- Stored items -
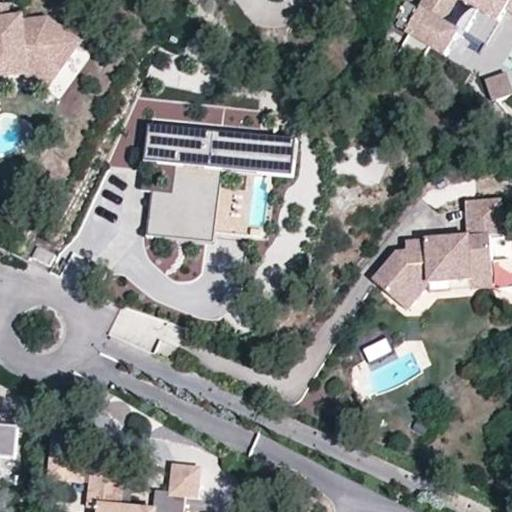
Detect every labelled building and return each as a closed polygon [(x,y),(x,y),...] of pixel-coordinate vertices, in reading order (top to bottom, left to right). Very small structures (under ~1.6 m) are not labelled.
[(511,0),(429,0),(421,13),(409,5),(399,21),(402,23),(399,28),(411,35),(432,48),(446,56),(459,35),(465,38),(481,11),(501,24),(509,10),(511,11),(511,0)] [(0,62),(37,58),(59,74),(80,45),(49,23),(24,25),(23,22),(0,24),(0,62)] [(432,48),(411,35),(398,57),(419,69),(432,48)] [(59,74),(37,58),(0,62),(0,79),(29,77),(48,90),(59,74)] [(501,75),(487,79),(491,95),(506,91),(501,75)] [(149,239),(217,247),(225,175),(243,176),(301,184),(306,147),(151,129),(146,172),(157,173),(154,194),(149,239)] [(146,172),(143,193),(154,194),(157,173),(146,172)] [(503,204),(468,206),(470,241),(495,240),(505,239),(503,204)] [(470,241),(466,241),(459,249),(445,250),(437,243),(407,245),(408,254),(399,254),(389,265),(378,277),(393,290),(388,295),(395,301),(406,301),(414,308),(432,288),(454,287),(476,286),(476,281),(497,279),(495,240),(470,241)] [(459,249),(466,241),(437,243),(445,250),(459,249)] [(34,259),(51,267),(57,256),(39,247),(34,259)] [(393,290),(378,277),(374,282),(388,295),(393,290)] [(498,292),(497,279),(476,281),(476,286),(454,287),(454,294),(498,292)] [(414,308),(406,301),(395,301),(409,314),(414,308)] [(367,350),(373,363),(395,353),(389,340),(367,350)] [(20,429),(0,427),(0,458),(17,460),(20,429)] [(85,470),(88,448),(55,444),(51,480),(93,484),(95,471),(85,470)] [(177,469),(176,479),(189,480),(190,471),(177,469)] [(92,496),(91,509),(104,510),(103,511),(183,511),(185,499),(199,500),(202,472),(190,471),(189,480),(176,479),(174,496),(159,494),(156,511),(127,511),(122,511),(123,500),(92,496)] [(126,475),(95,471),(93,484),(92,496),(123,500),(124,493),(126,475)] [(127,511),(131,511),(133,494),(124,493),(123,500),(122,511),(127,511)]
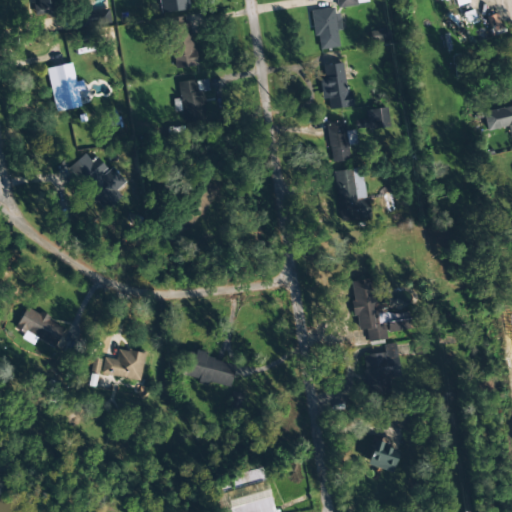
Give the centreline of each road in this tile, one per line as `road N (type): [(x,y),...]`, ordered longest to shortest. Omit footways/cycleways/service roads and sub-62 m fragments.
road 1 (residential): [(247,0),(328,511)]
road 2 (residential): [(0,208),(131,293),(193,301),(292,289)]
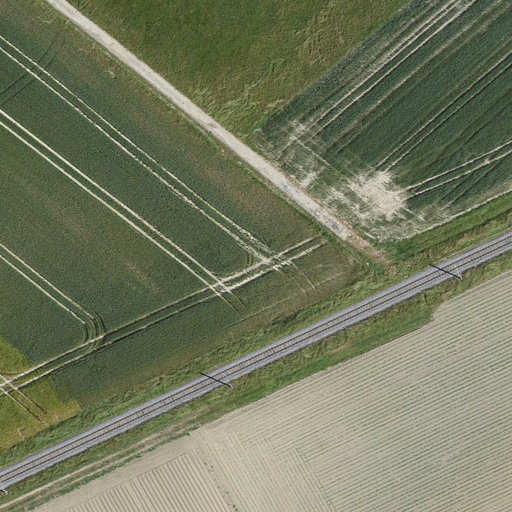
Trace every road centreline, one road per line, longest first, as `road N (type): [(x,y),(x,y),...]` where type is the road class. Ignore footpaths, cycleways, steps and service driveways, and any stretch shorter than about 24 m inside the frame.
road 1 (track): [(372,253),(52,0)]
road 2 (track): [(229,404),(3,511)]
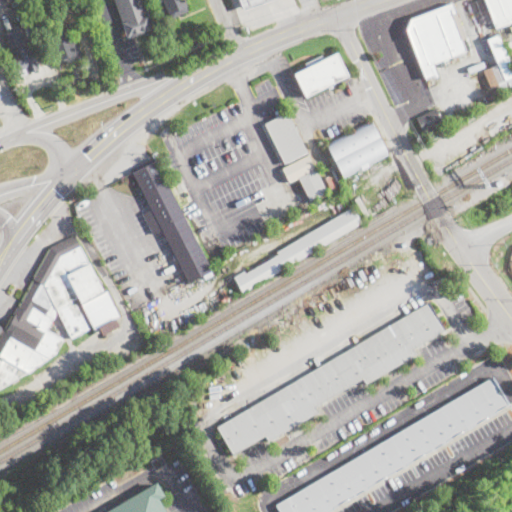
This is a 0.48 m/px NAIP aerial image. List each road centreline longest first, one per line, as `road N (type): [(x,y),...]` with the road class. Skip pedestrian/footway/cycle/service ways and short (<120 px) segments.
road 1 (tertiary): [(337,13),(465,253)]
road 2 (secondary): [(238,53),(99,99),(0,143)]
road 3 (primary): [(69,176),(138,117),(238,53)]
road 4 (primary): [(238,53),(371,0)]
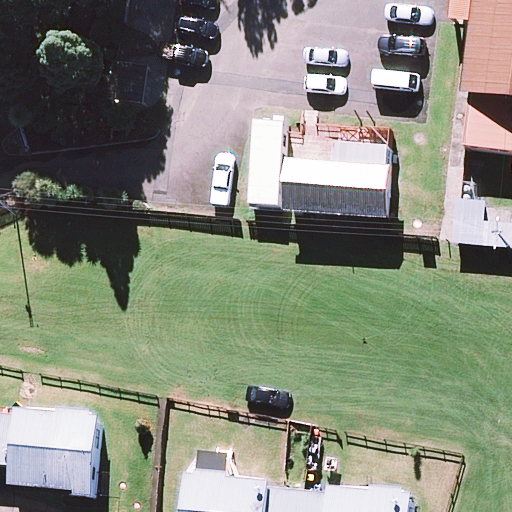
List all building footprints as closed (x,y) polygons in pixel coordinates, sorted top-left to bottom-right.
[(511,0),(462,0),(460,29),(484,32),(477,104),(484,105),(479,154),(511,156),(511,0)] [(284,204),(290,120),(261,118),(255,202),(284,204)] [(403,172),(300,167),(297,219),(400,225),(403,172)] [(511,213),(462,207),(458,241),(511,247),(511,213)] [(0,461),(17,463),(16,484),(99,489),(103,414),(0,408),(0,461)] [(416,511),(418,492),(235,477),(237,450),(206,447),(203,474),(193,474),(190,511),(416,511)]
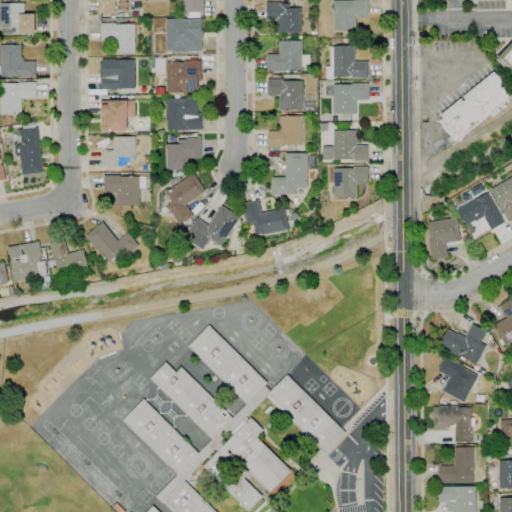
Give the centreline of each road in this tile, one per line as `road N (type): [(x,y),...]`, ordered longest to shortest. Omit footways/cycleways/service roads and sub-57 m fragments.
road 1 (tertiary): [(405,511),(401,0)]
road 2 (tertiary): [(67,0),(68,201),(0,215)]
road 3 (residential): [(234,0),(234,170)]
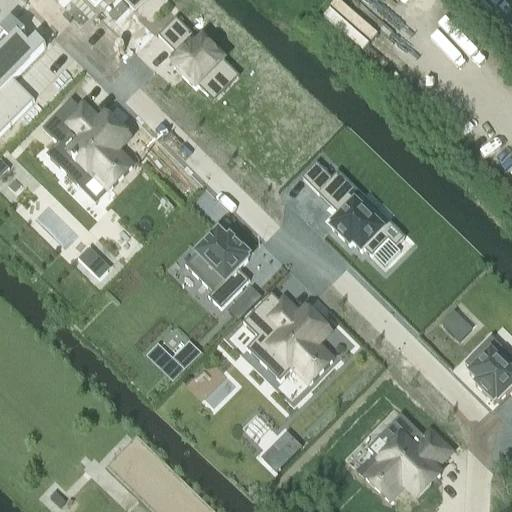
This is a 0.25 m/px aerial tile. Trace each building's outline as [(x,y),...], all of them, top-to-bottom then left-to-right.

- Your instructions -
Could you rewrite the data above with every "centreline" changed to "centerline" and nothing else altered? Omit the pictures from your answer.

- Output -
Detect every labelled building and return each as a closed polygon [(x,y),(x,y),...] of pixel-coordinate vertices, in reading order (top to bottom, left to right). Very small structures (under ~1.6 m) are not labelled.
[(511,0),(429,0),(421,13),(409,5),(399,21),(402,23),(399,28),(411,35),(432,48),(446,56),(459,35),(465,38),(481,11),(501,24),(509,10),(511,11),(511,0)] [(0,62),(37,58),(59,74),(80,45),(49,23),(24,25),(23,22),(0,24),(0,62)] [(432,48),(411,35),(398,57),(419,69),(432,48)] [(59,74),(37,58),(0,62),(0,79),(29,77),(48,90),(59,74)] [(501,75),(487,79),(491,95),(506,91),(501,75)] [(149,239),(217,247),(225,175),(243,176),(301,184),(306,147),(151,129),(146,172),(157,173),(154,194),(149,239)] [(146,172),(143,193),(154,194),(157,173),(146,172)] [(503,204),(468,206),(470,241),(495,240),(505,239),(503,204)] [(470,241),(466,241),(459,249),(445,250),(437,243),(407,245),(408,254),(399,254),(389,265),(378,277),(393,290),(388,295),(395,301),(406,301),(414,308),(432,288),(454,287),(476,286),(476,281),(497,279),(495,240),(470,241)] [(459,249),(466,241),(437,243),(445,250),(459,249)] [(34,259),(51,267),(57,256),(39,247),(34,259)] [(393,290),(378,277),(374,282),(388,295),(393,290)] [(498,292),(497,279),(476,281),(476,286),(454,287),(454,294),(498,292)] [(414,308),(406,301),(395,301),(409,314),(414,308)] [(367,350),(373,363),(395,353),(389,340),(367,350)] [(20,429),(0,427),(0,458),(17,460),(20,429)] [(85,470),(88,448),(55,444),(51,480),(93,484),(95,471),(85,470)] [(177,469),(176,479),(189,480),(190,471),(177,469)] [(92,496),(91,509),(104,510),(103,511),(183,511),(185,499),(199,500),(202,472),(190,471),(189,480),(176,479),(174,496),(159,494),(156,511),(127,511),(122,511),(123,500),(92,496)] [(126,475),(95,471),(93,484),(92,496),(123,500),(124,493),(126,475)] [(127,511),(131,511),(133,494),(124,493),(123,500),(122,511),(127,511)]
Give the centerline of each road in this tile, one per line as `road N (type): [(x,y),...]`, ordered longest to shortest. Omit footways/cycleways/service roads and sub-62 m fragments.
road 1 (residential): [(247,0),(328,511)]
road 2 (residential): [(0,208),(131,293),(193,301),(292,289)]
Trace every road centerline, one road per line, longest first, as `road N (type): [(x,y),(x,y),...]` where type is the road class. Ignore footpaths, cycleways, steps and service driveways, and any stretch shorter than about 24 m inside the frame.
road 1 (track): [(372,253),(52,0)]
road 2 (track): [(229,404),(3,511)]
This is a 0.48 m/px NAIP aerial image. List each road centerline longest first, one per line, as `road N (type): [(x,y),...]` with the road class. Skip pedestrian/footway/cycle/service ways and short (<120 px) segments.
road 1 (tertiary): [(337,13),(465,253)]
road 2 (secondary): [(238,53),(99,99),(0,143)]
road 3 (primary): [(69,176),(138,117),(238,53)]
road 4 (primary): [(238,53),(371,0)]
List all building footprints as closed (x,y) polygons in pixel coordinates, sorted top-left to bottom-right.
[(511,0),(462,0),(460,29),(484,32),(477,104),(484,105),(479,154),(511,156),(511,0)] [(284,204),(290,120),(261,118),(255,202),(284,204)] [(403,172),(300,167),(297,219),(400,225),(403,172)] [(511,213),(462,207),(458,241),(511,247),(511,213)] [(0,461),(17,463),(16,484),(99,489),(103,414),(0,408),(0,461)] [(416,511),(418,492),(235,477),(237,450),(206,447),(203,474),(193,474),(190,511),(416,511)]
Give the centerline of each road in this tile, one per line as `road N (type): [(x,y),...]`, ordered longest to shortest. Omit footways/cycleways/service roads and sub-57 m fragments.
road 1 (tertiary): [(405,511),(401,0)]
road 2 (tertiary): [(67,0),(68,201),(0,215)]
road 3 (residential): [(234,0),(234,170)]
This is a 0.25 m/px aerial tile. Trace each building's outline as [(x,y),...], all of them, top-to-bottom then left-to-right.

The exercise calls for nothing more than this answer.